Task to complete
Tell how many lines in the data below contain "DGND", using one number as the whole reply.

Extracted material: Begin

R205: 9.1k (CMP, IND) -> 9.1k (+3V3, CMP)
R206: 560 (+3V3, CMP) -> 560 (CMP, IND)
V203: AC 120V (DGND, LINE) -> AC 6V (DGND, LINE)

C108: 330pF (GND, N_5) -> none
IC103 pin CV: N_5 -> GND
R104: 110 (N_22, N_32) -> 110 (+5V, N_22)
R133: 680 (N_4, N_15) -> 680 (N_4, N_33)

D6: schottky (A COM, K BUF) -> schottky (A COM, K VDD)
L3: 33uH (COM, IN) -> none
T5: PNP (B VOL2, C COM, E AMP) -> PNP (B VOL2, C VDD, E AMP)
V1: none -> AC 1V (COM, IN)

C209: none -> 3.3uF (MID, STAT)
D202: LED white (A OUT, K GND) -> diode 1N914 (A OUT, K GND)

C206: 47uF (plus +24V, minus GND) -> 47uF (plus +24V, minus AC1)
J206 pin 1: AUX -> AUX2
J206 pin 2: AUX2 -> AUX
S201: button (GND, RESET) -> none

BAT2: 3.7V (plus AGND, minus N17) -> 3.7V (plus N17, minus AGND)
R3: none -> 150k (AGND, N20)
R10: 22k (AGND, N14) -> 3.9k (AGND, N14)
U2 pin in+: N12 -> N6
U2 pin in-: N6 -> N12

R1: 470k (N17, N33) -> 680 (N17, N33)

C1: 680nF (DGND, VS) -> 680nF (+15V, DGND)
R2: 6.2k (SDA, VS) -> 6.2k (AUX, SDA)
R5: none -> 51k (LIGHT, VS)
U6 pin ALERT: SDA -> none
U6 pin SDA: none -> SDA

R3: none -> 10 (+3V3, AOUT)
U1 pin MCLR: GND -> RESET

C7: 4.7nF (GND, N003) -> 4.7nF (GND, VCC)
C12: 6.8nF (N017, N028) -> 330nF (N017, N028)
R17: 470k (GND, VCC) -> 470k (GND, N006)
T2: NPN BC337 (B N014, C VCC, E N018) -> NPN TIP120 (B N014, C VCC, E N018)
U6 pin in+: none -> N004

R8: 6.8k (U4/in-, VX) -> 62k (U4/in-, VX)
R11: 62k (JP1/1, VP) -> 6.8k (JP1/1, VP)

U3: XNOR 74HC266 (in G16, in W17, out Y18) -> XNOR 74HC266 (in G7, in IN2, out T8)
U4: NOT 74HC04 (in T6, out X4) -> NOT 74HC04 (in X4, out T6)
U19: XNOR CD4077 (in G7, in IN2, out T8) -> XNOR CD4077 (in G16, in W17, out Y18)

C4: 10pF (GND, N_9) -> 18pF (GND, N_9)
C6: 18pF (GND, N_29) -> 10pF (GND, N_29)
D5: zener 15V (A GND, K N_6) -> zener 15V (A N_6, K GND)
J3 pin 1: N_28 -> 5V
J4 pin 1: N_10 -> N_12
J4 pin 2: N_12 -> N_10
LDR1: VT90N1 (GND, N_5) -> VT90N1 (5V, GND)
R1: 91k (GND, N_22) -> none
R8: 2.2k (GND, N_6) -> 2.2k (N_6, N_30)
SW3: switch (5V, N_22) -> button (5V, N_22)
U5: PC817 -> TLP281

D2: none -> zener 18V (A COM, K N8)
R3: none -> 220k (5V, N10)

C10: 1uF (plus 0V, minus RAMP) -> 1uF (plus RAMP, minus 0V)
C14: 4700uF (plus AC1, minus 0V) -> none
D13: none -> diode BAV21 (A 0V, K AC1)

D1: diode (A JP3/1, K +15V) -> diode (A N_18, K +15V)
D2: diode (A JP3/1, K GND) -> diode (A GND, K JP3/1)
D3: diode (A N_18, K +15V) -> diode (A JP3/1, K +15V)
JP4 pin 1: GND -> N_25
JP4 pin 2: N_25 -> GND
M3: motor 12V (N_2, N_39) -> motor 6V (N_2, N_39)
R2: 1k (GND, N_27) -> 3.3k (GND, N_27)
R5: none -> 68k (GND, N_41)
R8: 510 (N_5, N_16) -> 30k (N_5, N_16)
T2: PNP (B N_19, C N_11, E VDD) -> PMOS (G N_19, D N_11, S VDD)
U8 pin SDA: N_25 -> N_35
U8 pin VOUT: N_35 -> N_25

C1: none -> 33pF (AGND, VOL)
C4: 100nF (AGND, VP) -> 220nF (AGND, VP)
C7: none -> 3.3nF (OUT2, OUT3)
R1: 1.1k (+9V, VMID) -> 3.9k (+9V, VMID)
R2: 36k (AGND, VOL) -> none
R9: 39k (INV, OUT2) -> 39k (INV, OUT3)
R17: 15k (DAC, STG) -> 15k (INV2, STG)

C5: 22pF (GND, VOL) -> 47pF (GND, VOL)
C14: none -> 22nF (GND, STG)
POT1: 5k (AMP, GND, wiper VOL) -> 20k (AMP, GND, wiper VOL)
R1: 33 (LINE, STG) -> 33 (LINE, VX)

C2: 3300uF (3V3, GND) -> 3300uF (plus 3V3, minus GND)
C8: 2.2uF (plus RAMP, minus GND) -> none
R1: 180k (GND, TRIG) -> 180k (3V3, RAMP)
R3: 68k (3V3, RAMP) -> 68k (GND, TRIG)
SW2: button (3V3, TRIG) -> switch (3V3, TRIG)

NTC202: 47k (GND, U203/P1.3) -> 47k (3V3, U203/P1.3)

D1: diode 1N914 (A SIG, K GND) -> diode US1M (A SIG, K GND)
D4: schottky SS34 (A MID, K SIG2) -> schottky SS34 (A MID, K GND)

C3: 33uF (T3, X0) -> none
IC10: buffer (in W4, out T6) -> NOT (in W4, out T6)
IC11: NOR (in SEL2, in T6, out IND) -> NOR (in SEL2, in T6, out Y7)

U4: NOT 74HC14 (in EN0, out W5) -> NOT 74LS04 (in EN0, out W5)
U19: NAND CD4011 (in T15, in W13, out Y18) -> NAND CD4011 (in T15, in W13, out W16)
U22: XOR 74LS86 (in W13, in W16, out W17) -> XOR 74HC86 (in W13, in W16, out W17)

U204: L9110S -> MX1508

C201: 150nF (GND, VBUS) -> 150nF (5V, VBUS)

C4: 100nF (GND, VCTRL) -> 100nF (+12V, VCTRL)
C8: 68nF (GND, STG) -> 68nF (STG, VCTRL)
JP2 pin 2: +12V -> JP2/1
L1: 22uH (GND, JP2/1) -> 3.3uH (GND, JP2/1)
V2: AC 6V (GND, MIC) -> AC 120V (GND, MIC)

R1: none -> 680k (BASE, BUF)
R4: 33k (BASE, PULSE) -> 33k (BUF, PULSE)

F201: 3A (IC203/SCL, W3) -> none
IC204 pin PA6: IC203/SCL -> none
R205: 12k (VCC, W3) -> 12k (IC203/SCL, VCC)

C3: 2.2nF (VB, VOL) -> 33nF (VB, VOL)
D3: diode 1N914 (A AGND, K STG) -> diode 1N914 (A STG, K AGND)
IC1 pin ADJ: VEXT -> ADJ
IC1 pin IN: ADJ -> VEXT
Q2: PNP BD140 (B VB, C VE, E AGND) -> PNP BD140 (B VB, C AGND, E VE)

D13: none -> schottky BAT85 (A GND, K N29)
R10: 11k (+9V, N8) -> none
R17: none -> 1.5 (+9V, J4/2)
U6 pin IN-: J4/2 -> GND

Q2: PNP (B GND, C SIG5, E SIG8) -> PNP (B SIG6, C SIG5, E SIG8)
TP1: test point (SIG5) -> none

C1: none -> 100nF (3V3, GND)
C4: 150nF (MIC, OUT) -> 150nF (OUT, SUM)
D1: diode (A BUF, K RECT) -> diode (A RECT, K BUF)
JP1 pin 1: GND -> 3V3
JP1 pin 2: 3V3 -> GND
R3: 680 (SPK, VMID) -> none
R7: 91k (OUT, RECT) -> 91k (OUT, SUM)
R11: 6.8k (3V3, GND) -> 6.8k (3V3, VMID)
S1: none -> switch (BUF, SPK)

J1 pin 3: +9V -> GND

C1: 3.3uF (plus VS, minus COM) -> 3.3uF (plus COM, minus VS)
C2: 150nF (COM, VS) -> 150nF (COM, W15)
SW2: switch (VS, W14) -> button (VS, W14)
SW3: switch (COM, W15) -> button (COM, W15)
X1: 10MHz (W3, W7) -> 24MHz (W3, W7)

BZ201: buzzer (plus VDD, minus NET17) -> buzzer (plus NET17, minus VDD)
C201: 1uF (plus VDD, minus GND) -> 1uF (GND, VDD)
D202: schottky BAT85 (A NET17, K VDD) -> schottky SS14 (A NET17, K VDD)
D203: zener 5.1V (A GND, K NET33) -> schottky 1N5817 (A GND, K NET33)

Extracted material: End

Exercise response
2